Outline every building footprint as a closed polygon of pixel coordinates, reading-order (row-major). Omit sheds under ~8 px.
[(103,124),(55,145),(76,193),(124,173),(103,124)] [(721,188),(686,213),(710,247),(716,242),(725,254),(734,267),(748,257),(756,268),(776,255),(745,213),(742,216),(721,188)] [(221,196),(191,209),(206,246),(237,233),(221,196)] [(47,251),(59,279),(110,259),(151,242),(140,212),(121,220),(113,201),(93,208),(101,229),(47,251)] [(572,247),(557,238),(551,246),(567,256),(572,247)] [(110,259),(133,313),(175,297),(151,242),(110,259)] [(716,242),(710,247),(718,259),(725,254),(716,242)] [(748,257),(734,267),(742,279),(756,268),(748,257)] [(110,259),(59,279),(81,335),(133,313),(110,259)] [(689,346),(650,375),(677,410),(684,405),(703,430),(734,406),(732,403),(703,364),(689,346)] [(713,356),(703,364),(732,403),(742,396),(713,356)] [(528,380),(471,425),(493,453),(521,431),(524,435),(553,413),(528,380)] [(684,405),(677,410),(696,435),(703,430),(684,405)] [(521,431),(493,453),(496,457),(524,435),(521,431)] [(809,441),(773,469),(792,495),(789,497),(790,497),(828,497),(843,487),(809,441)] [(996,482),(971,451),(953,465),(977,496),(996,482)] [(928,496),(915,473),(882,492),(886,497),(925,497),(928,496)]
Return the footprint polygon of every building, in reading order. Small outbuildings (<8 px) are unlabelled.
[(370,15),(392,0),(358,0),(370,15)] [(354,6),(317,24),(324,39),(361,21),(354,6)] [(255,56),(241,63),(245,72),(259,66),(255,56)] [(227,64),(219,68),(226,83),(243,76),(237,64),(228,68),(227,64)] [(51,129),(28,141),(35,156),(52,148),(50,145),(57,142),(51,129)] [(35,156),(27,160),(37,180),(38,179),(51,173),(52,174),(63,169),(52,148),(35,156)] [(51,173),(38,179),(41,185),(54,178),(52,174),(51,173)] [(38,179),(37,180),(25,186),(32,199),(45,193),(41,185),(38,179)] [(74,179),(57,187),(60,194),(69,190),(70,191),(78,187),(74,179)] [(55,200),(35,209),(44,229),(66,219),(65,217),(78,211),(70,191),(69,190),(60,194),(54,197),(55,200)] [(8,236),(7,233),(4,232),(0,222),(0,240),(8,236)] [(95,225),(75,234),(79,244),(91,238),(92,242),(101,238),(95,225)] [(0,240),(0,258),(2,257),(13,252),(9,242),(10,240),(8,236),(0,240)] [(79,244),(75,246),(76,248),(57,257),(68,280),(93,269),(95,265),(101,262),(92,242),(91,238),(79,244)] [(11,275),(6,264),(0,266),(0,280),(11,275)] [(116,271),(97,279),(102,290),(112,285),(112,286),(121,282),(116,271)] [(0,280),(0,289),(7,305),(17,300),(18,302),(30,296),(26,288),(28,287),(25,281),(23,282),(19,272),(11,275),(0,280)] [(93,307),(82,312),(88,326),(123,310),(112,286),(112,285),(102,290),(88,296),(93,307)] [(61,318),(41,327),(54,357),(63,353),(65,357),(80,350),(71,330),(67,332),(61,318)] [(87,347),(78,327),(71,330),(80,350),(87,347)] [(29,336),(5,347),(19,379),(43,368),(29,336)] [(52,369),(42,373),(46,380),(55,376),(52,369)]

What is needed:
Reproduce each line above exactly.

Response to this exercise:
Outline every building footprint as a closed polygon of pixel coordinates, reading-order (row-major). Omit sheds under ~8 px.
[(103,124),(55,145),(76,193),(124,173),(103,124)] [(721,188),(686,213),(710,247),(716,242),(725,254),(734,267),(748,257),(756,268),(776,255),(745,213),(742,216),(721,188)] [(221,196),(191,209),(206,246),(237,233),(221,196)] [(47,251),(59,279),(110,259),(151,242),(140,212),(121,220),(113,201),(93,208),(101,229),(47,251)] [(572,247),(557,238),(551,246),(567,256),(572,247)] [(110,259),(133,313),(175,297),(151,242),(110,259)] [(716,242),(710,247),(718,259),(725,254),(716,242)] [(748,257),(734,267),(742,279),(756,268),(748,257)] [(110,259),(59,279),(81,335),(133,313),(110,259)] [(689,346),(650,375),(677,410),(684,405),(703,430),(734,406),(732,403),(703,364),(689,346)] [(713,356),(703,364),(732,403),(742,396),(713,356)] [(528,380),(471,425),(493,453),(521,431),(524,435),(553,413),(528,380)] [(684,405),(677,410),(696,435),(703,430),(684,405)] [(521,431),(493,453),(496,457),(524,435),(521,431)] [(809,441),(773,469),(792,495),(789,497),(790,497),(828,497),(843,487),(809,441)] [(996,482),(971,451),(953,465),(977,496),(996,482)] [(928,496),(915,473),(882,492),(886,497),(925,497),(928,496)]
Return the footprint polygon of every building, in reading order. Small outbuildings (<8 px) are unlabelled.
[(370,15),(392,0),(358,0),(370,15)] [(354,6),(317,24),(324,39),(361,21),(354,6)] [(255,56),(241,63),(245,72),(259,66),(255,56)] [(227,64),(219,68),(226,83),(243,76),(237,64),(228,68),(227,64)] [(51,129),(28,141),(35,156),(52,148),(50,145),(57,142),(51,129)] [(35,156),(27,160),(37,180),(38,179),(51,173),(52,174),(63,169),(52,148),(35,156)] [(51,173),(38,179),(41,185),(54,178),(52,174),(51,173)] [(38,179),(37,180),(25,186),(32,199),(45,193),(41,185),(38,179)] [(74,179),(57,187),(60,194),(69,190),(70,191),(78,187),(74,179)] [(55,200),(35,209),(44,229),(66,219),(65,217),(78,211),(70,191),(69,190),(60,194),(54,197),(55,200)] [(8,236),(7,233),(4,232),(0,222),(0,240),(8,236)] [(95,225),(75,234),(79,244),(91,238),(92,242),(101,238),(95,225)] [(0,240),(0,258),(2,257),(13,252),(9,242),(10,240),(8,236),(0,240)] [(79,244),(75,246),(76,248),(57,257),(68,280),(93,269),(95,265),(101,262),(92,242),(91,238),(79,244)] [(11,275),(6,264),(0,266),(0,280),(11,275)] [(116,271),(97,279),(102,290),(112,285),(112,286),(121,282),(116,271)] [(0,280),(0,289),(7,305),(17,300),(18,302),(30,296),(26,288),(28,287),(25,281),(23,282),(19,272),(11,275),(0,280)] [(93,307),(82,312),(88,326),(123,310),(112,286),(112,285),(102,290),(88,296),(93,307)] [(61,318),(41,327),(54,357),(63,353),(65,357),(80,350),(71,330),(67,332),(61,318)] [(87,347),(78,327),(71,330),(80,350),(87,347)] [(29,336),(5,347),(19,379),(43,368),(29,336)] [(52,369),(42,373),(46,380),(55,376),(52,369)]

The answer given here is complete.